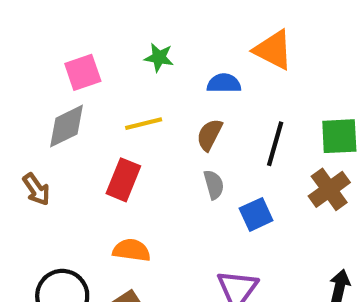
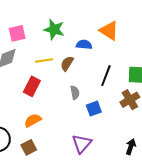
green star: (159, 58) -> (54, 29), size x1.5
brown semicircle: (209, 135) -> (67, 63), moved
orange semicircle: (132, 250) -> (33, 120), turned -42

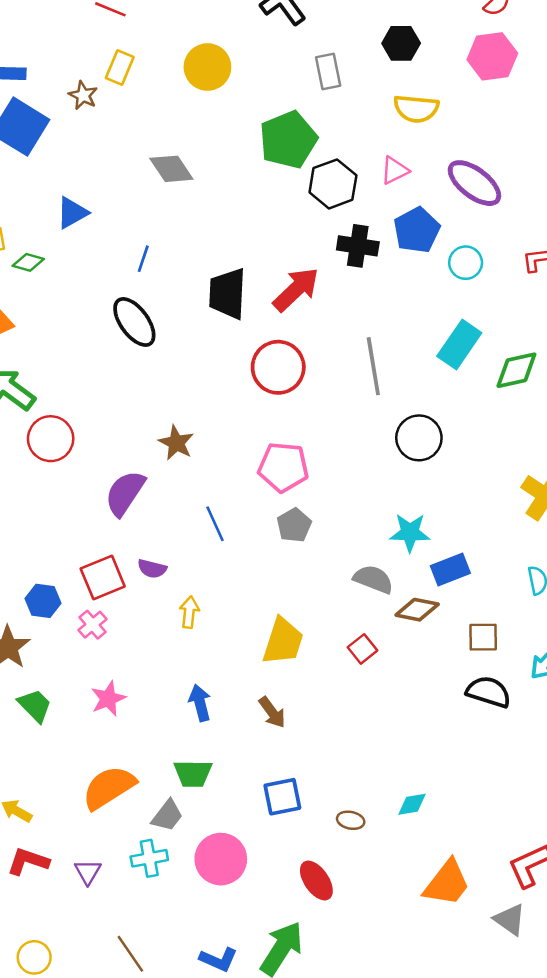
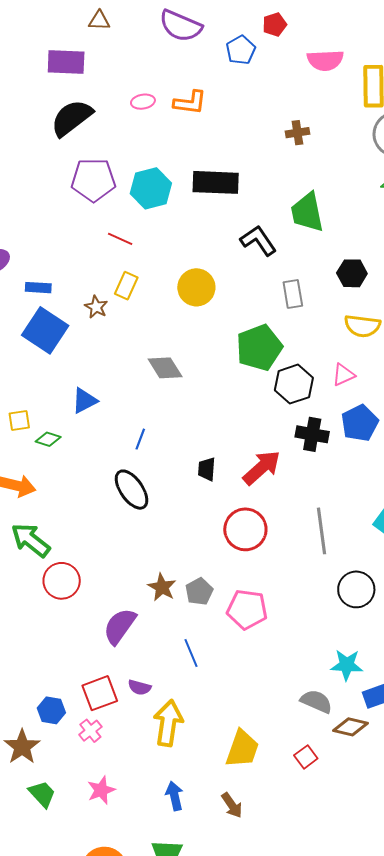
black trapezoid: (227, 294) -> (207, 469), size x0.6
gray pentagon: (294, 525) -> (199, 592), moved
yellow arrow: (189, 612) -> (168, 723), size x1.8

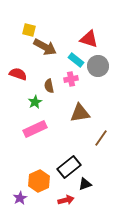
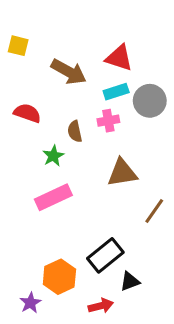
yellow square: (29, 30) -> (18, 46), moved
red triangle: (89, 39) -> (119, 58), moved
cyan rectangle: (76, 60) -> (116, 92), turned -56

========================

### What you should do
Output all the records above again exactly, with the pictures dropped.

### Answer
green star: (159, 58) -> (54, 29), size x1.5
brown semicircle: (209, 135) -> (67, 63), moved
orange semicircle: (132, 250) -> (33, 120), turned -42

black trapezoid: (227, 294) -> (207, 469), size x0.6
gray pentagon: (294, 525) -> (199, 592), moved
yellow arrow: (189, 612) -> (168, 723), size x1.8

yellow square: (29, 30) -> (18, 46), moved
red triangle: (89, 39) -> (119, 58), moved
cyan rectangle: (76, 60) -> (116, 92), turned -56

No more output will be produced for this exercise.